-------- TASK INPUTS

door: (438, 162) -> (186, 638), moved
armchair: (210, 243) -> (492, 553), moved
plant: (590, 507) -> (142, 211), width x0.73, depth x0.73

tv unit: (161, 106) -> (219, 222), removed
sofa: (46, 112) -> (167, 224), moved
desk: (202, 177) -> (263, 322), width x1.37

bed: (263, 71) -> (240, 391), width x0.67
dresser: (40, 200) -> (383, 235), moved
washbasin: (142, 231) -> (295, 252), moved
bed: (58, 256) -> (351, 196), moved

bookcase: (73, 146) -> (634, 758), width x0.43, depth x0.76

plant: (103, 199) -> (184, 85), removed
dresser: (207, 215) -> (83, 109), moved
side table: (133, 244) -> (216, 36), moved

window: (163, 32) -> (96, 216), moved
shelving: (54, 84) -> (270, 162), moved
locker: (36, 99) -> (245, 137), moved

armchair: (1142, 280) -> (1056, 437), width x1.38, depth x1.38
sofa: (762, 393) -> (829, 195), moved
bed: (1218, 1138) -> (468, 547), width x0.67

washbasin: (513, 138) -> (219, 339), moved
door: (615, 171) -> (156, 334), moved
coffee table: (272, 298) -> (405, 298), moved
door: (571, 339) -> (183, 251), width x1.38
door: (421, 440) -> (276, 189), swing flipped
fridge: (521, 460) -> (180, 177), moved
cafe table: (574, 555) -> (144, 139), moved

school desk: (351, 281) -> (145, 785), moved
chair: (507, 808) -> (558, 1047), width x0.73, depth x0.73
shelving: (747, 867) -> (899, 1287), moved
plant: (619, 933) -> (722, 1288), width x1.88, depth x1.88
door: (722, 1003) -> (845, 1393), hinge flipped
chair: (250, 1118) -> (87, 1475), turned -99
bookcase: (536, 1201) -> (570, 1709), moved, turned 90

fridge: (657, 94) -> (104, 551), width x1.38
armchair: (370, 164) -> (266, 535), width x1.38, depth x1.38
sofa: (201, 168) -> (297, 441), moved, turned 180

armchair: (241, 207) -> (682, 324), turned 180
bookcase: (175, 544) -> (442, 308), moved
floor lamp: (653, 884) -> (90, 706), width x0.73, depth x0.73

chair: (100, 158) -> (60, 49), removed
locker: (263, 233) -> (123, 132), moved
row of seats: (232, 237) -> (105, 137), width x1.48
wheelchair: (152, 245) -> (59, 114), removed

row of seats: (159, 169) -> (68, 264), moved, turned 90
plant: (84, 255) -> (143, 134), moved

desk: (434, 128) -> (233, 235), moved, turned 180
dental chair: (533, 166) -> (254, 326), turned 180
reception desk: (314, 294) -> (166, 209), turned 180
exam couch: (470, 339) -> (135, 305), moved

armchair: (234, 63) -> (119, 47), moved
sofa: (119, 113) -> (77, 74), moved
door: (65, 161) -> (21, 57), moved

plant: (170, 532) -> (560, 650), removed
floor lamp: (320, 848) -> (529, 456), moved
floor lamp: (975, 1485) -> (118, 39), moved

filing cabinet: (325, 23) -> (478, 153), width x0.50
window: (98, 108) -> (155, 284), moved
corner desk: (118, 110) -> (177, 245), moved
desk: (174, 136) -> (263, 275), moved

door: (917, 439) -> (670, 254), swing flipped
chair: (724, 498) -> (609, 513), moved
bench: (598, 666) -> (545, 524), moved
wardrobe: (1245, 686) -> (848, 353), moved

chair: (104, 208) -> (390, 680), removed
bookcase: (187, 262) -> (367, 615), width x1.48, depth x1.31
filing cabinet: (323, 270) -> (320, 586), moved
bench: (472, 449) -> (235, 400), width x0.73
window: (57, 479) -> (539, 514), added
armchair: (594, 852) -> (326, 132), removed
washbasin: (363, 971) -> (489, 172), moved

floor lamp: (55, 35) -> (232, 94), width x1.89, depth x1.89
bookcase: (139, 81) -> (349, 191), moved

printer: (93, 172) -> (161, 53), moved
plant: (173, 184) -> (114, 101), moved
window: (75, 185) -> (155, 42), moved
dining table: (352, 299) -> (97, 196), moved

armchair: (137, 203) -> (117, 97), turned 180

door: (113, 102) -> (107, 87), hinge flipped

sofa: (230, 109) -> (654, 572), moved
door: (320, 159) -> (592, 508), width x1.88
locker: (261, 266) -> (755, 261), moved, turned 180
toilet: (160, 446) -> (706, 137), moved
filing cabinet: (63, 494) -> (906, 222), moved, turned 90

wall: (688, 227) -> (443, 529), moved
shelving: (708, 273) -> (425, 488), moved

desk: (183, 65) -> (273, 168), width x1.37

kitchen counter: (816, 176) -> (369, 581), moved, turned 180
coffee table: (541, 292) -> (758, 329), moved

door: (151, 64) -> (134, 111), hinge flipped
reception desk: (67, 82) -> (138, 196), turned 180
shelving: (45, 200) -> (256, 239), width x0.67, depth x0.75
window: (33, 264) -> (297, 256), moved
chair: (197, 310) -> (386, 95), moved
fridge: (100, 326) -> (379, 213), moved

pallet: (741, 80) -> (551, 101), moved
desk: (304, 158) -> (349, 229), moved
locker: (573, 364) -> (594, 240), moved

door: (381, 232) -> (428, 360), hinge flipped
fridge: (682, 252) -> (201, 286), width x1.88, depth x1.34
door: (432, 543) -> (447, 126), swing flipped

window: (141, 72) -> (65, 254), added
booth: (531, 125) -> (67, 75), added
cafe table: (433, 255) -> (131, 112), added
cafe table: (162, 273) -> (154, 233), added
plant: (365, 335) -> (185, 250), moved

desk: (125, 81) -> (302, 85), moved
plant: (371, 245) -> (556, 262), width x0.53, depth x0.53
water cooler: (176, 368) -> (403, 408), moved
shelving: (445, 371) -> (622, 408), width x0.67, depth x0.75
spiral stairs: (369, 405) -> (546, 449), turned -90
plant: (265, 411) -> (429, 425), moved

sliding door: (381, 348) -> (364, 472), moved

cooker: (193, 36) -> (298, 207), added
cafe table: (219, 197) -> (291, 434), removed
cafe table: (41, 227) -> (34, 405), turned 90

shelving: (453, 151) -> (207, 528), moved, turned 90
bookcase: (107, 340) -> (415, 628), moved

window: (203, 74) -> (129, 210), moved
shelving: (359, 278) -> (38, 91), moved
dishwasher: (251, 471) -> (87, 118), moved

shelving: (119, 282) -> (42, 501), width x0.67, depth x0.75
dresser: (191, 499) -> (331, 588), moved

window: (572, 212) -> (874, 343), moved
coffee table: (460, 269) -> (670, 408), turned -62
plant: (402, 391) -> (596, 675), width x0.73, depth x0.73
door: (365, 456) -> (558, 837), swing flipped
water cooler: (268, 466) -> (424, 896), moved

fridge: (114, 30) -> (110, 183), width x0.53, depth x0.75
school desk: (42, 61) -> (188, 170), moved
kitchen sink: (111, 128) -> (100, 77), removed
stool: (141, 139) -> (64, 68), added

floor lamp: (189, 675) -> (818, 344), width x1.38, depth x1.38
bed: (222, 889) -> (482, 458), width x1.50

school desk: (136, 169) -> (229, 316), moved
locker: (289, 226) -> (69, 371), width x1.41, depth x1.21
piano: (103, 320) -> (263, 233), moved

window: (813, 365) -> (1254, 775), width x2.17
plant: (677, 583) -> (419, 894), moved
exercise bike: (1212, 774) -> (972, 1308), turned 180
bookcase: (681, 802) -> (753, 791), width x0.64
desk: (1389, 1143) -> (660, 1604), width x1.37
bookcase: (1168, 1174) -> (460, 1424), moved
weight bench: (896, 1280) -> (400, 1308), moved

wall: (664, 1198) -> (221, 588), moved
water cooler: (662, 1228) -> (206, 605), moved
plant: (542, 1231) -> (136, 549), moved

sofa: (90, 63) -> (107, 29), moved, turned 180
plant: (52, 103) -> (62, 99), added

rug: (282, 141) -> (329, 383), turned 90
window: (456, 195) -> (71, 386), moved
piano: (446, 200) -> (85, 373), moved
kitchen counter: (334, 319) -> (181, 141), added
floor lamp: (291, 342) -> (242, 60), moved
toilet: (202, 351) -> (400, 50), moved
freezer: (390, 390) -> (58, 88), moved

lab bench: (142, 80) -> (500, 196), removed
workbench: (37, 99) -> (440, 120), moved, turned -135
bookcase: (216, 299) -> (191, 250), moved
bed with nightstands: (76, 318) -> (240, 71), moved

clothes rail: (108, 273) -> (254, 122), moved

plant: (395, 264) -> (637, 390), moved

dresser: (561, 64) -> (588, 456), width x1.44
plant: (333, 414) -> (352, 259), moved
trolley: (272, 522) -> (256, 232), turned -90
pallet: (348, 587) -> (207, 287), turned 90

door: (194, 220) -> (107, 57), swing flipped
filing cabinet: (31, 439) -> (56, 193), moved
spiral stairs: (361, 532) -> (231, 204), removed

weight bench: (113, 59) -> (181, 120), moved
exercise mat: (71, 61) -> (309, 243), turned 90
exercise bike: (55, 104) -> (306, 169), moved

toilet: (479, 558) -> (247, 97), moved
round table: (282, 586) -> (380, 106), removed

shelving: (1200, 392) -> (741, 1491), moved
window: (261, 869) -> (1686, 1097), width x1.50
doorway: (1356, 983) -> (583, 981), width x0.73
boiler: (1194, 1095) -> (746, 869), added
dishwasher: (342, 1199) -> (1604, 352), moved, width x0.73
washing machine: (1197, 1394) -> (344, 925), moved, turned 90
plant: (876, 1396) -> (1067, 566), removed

----------------

* WHAT TO DO
Reproduce verbatim only the segment of the listing bounded by the line containing "bed with nightstands: (76, 318)" and the line containing "boiler: (1194, 1095) -> (746, 869), added", with both boundary lines included.

* YOUR RESPONSE
bed with nightstands: (76, 318) -> (240, 71), moved

clothes rail: (108, 273) -> (254, 122), moved

plant: (395, 264) -> (637, 390), moved

dresser: (561, 64) -> (588, 456), width x1.44
plant: (333, 414) -> (352, 259), moved
trolley: (272, 522) -> (256, 232), turned -90
pallet: (348, 587) -> (207, 287), turned 90

door: (194, 220) -> (107, 57), swing flipped
filing cabinet: (31, 439) -> (56, 193), moved
spiral stairs: (361, 532) -> (231, 204), removed

weight bench: (113, 59) -> (181, 120), moved
exercise mat: (71, 61) -> (309, 243), turned 90
exercise bike: (55, 104) -> (306, 169), moved

toilet: (479, 558) -> (247, 97), moved
round table: (282, 586) -> (380, 106), removed

shelving: (1200, 392) -> (741, 1491), moved
window: (261, 869) -> (1686, 1097), width x1.50
doorway: (1356, 983) -> (583, 981), width x0.73
boiler: (1194, 1095) -> (746, 869), added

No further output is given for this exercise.